*Problem details*: The expected result is every line of the records, printed exactly.

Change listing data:
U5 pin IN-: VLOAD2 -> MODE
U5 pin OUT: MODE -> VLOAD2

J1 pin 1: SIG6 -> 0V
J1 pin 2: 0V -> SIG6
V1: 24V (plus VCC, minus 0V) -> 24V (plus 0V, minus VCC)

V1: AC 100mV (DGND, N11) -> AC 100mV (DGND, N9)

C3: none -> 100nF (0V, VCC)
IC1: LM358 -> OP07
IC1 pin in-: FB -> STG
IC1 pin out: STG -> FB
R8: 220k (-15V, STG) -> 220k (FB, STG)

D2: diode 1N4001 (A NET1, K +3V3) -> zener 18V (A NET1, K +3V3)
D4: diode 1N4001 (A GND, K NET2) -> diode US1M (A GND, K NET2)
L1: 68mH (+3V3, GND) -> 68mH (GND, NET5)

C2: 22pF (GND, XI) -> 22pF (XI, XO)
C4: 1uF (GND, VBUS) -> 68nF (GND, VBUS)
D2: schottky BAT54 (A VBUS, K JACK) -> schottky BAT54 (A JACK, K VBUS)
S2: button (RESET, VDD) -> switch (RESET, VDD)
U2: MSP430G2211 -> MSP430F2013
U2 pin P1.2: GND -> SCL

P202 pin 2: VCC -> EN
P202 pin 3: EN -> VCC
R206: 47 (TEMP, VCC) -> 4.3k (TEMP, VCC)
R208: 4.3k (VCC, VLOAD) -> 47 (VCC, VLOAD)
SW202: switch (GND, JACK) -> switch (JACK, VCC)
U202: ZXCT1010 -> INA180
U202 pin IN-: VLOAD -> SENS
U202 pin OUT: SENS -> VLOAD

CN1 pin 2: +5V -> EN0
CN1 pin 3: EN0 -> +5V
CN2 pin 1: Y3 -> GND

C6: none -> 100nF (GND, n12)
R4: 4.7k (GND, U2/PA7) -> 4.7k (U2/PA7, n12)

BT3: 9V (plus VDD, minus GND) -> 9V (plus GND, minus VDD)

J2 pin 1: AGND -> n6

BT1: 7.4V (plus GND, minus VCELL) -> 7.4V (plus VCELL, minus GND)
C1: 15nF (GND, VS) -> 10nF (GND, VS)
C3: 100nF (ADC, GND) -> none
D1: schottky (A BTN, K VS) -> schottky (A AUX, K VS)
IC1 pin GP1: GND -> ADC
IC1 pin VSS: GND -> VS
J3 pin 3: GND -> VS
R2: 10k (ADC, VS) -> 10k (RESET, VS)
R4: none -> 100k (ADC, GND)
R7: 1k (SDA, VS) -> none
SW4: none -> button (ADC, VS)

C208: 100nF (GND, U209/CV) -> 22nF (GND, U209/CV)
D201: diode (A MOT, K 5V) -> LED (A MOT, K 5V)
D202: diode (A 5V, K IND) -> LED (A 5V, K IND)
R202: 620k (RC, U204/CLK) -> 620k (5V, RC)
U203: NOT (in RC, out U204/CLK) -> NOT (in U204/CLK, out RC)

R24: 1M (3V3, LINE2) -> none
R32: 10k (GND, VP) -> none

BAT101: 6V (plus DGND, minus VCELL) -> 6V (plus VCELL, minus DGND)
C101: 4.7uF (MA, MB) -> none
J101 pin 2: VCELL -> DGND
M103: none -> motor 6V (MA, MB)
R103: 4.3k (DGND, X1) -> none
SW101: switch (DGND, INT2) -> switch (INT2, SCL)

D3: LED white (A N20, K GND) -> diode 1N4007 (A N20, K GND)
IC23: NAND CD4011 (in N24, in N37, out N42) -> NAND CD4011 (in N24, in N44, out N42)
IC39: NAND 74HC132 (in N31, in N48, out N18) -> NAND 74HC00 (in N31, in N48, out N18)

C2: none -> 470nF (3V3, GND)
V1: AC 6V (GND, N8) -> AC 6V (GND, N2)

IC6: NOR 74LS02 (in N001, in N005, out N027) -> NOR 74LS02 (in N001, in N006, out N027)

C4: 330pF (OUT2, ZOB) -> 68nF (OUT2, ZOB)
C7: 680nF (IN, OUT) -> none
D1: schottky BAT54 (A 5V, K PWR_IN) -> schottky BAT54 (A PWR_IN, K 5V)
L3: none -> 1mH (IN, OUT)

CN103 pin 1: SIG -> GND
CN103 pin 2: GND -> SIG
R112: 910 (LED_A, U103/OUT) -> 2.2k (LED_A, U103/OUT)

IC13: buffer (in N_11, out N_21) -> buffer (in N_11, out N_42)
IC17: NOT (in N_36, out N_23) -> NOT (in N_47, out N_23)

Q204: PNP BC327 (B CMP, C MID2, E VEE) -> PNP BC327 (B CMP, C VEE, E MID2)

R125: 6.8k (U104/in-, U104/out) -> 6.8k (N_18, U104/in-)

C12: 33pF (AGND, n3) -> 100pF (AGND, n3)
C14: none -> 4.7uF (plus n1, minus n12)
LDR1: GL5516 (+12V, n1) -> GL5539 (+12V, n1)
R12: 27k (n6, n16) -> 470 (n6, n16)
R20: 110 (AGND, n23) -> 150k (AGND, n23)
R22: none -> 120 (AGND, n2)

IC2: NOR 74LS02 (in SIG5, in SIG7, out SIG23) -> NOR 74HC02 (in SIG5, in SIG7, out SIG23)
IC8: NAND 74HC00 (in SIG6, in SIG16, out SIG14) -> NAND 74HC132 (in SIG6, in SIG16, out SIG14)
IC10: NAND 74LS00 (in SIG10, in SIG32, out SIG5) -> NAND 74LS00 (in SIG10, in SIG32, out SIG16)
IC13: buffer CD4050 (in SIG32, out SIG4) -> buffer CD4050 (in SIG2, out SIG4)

*Completed exercise*:
U5 pin IN-: VLOAD2 -> MODE
U5 pin OUT: MODE -> VLOAD2

J1 pin 1: SIG6 -> 0V
J1 pin 2: 0V -> SIG6
V1: 24V (plus VCC, minus 0V) -> 24V (plus 0V, minus VCC)

V1: AC 100mV (DGND, N11) -> AC 100mV (DGND, N9)

C3: none -> 100nF (0V, VCC)
IC1: LM358 -> OP07
IC1 pin in-: FB -> STG
IC1 pin out: STG -> FB
R8: 220k (-15V, STG) -> 220k (FB, STG)

D2: diode 1N4001 (A NET1, K +3V3) -> zener 18V (A NET1, K +3V3)
D4: diode 1N4001 (A GND, K NET2) -> diode US1M (A GND, K NET2)
L1: 68mH (+3V3, GND) -> 68mH (GND, NET5)

C2: 22pF (GND, XI) -> 22pF (XI, XO)
C4: 1uF (GND, VBUS) -> 68nF (GND, VBUS)
D2: schottky BAT54 (A VBUS, K JACK) -> schottky BAT54 (A JACK, K VBUS)
S2: button (RESET, VDD) -> switch (RESET, VDD)
U2: MSP430G2211 -> MSP430F2013
U2 pin P1.2: GND -> SCL

P202 pin 2: VCC -> EN
P202 pin 3: EN -> VCC
R206: 47 (TEMP, VCC) -> 4.3k (TEMP, VCC)
R208: 4.3k (VCC, VLOAD) -> 47 (VCC, VLOAD)
SW202: switch (GND, JACK) -> switch (JACK, VCC)
U202: ZXCT1010 -> INA180
U202 pin IN-: VLOAD -> SENS
U202 pin OUT: SENS -> VLOAD

CN1 pin 2: +5V -> EN0
CN1 pin 3: EN0 -> +5V
CN2 pin 1: Y3 -> GND

C6: none -> 100nF (GND, n12)
R4: 4.7k (GND, U2/PA7) -> 4.7k (U2/PA7, n12)

BT3: 9V (plus VDD, minus GND) -> 9V (plus GND, minus VDD)

J2 pin 1: AGND -> n6

BT1: 7.4V (plus GND, minus VCELL) -> 7.4V (plus VCELL, minus GND)
C1: 15nF (GND, VS) -> 10nF (GND, VS)
C3: 100nF (ADC, GND) -> none
D1: schottky (A BTN, K VS) -> schottky (A AUX, K VS)
IC1 pin GP1: GND -> ADC
IC1 pin VSS: GND -> VS
J3 pin 3: GND -> VS
R2: 10k (ADC, VS) -> 10k (RESET, VS)
R4: none -> 100k (ADC, GND)
R7: 1k (SDA, VS) -> none
SW4: none -> button (ADC, VS)

C208: 100nF (GND, U209/CV) -> 22nF (GND, U209/CV)
D201: diode (A MOT, K 5V) -> LED (A MOT, K 5V)
D202: diode (A 5V, K IND) -> LED (A 5V, K IND)
R202: 620k (RC, U204/CLK) -> 620k (5V, RC)
U203: NOT (in RC, out U204/CLK) -> NOT (in U204/CLK, out RC)

R24: 1M (3V3, LINE2) -> none
R32: 10k (GND, VP) -> none

BAT101: 6V (plus DGND, minus VCELL) -> 6V (plus VCELL, minus DGND)
C101: 4.7uF (MA, MB) -> none
J101 pin 2: VCELL -> DGND
M103: none -> motor 6V (MA, MB)
R103: 4.3k (DGND, X1) -> none
SW101: switch (DGND, INT2) -> switch (INT2, SCL)

D3: LED white (A N20, K GND) -> diode 1N4007 (A N20, K GND)
IC23: NAND CD4011 (in N24, in N37, out N42) -> NAND CD4011 (in N24, in N44, out N42)
IC39: NAND 74HC132 (in N31, in N48, out N18) -> NAND 74HC00 (in N31, in N48, out N18)

C2: none -> 470nF (3V3, GND)
V1: AC 6V (GND, N8) -> AC 6V (GND, N2)

IC6: NOR 74LS02 (in N001, in N005, out N027) -> NOR 74LS02 (in N001, in N006, out N027)

C4: 330pF (OUT2, ZOB) -> 68nF (OUT2, ZOB)
C7: 680nF (IN, OUT) -> none
D1: schottky BAT54 (A 5V, K PWR_IN) -> schottky BAT54 (A PWR_IN, K 5V)
L3: none -> 1mH (IN, OUT)

CN103 pin 1: SIG -> GND
CN103 pin 2: GND -> SIG
R112: 910 (LED_A, U103/OUT) -> 2.2k (LED_A, U103/OUT)

IC13: buffer (in N_11, out N_21) -> buffer (in N_11, out N_42)
IC17: NOT (in N_36, out N_23) -> NOT (in N_47, out N_23)

Q204: PNP BC327 (B CMP, C MID2, E VEE) -> PNP BC327 (B CMP, C VEE, E MID2)

R125: 6.8k (U104/in-, U104/out) -> 6.8k (N_18, U104/in-)

C12: 33pF (AGND, n3) -> 100pF (AGND, n3)
C14: none -> 4.7uF (plus n1, minus n12)
LDR1: GL5516 (+12V, n1) -> GL5539 (+12V, n1)
R12: 27k (n6, n16) -> 470 (n6, n16)
R20: 110 (AGND, n23) -> 150k (AGND, n23)
R22: none -> 120 (AGND, n2)

IC2: NOR 74LS02 (in SIG5, in SIG7, out SIG23) -> NOR 74HC02 (in SIG5, in SIG7, out SIG23)
IC8: NAND 74HC00 (in SIG6, in SIG16, out SIG14) -> NAND 74HC132 (in SIG6, in SIG16, out SIG14)
IC10: NAND 74LS00 (in SIG10, in SIG32, out SIG5) -> NAND 74LS00 (in SIG10, in SIG32, out SIG16)
IC13: buffer CD4050 (in SIG32, out SIG4) -> buffer CD4050 (in SIG2, out SIG4)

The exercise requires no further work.